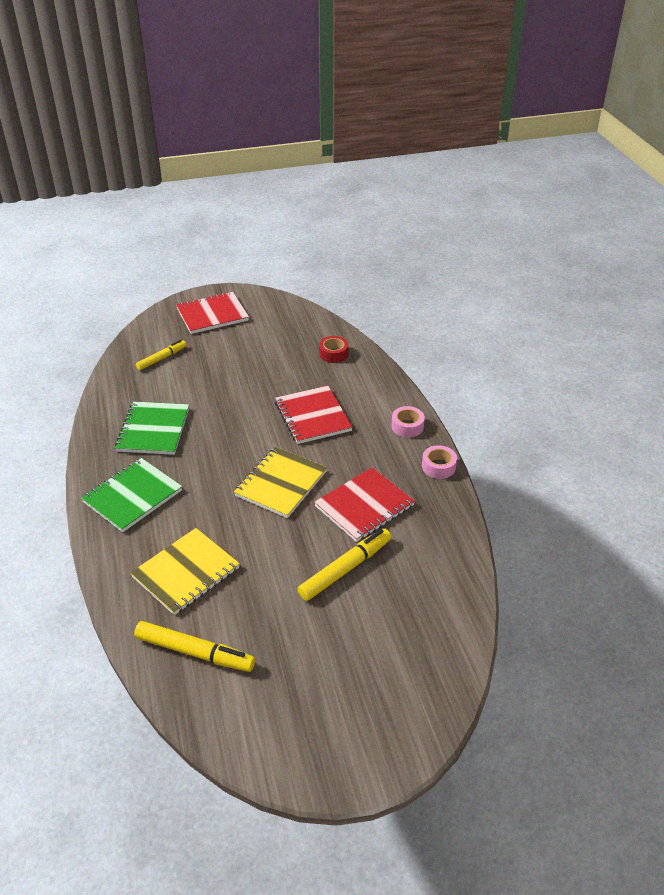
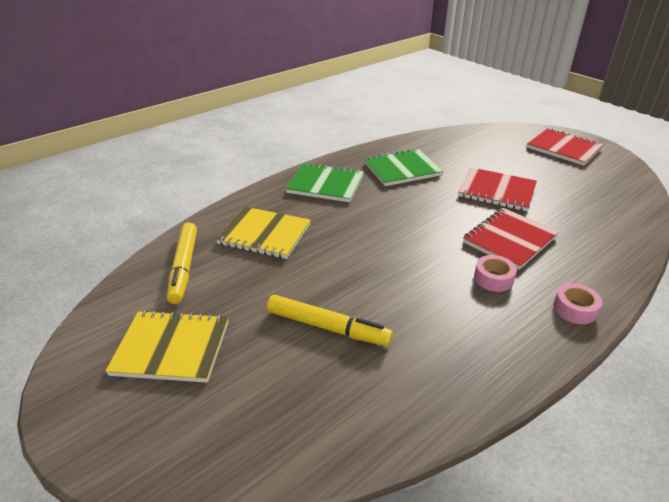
camera: 65 degrees right, 5 degrees down
(162, 358) = (482, 146): yellow marker -> none
(281, 484) = (404, 250): yellow notebook -> yellow notebook (171, 348)
(333, 354) = (612, 224): red tape -> none
(364, 506) = (423, 313): red notebook -> red notebook (497, 191)
(438, 466) = (540, 356): pink tape -> pink tape (493, 279)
━━━
■ Exercise aim
Write the listing above out again exactly, but not the images it holds.

■ Solution to the exercise
camera: 65 degrees right, 5 degrees down
(162, 358) = (482, 146): yellow marker -> none
(281, 484) = (404, 250): yellow notebook -> yellow notebook (171, 348)
(333, 354) = (612, 224): red tape -> none
(364, 506) = (423, 313): red notebook -> red notebook (497, 191)
(438, 466) = (540, 356): pink tape -> pink tape (493, 279)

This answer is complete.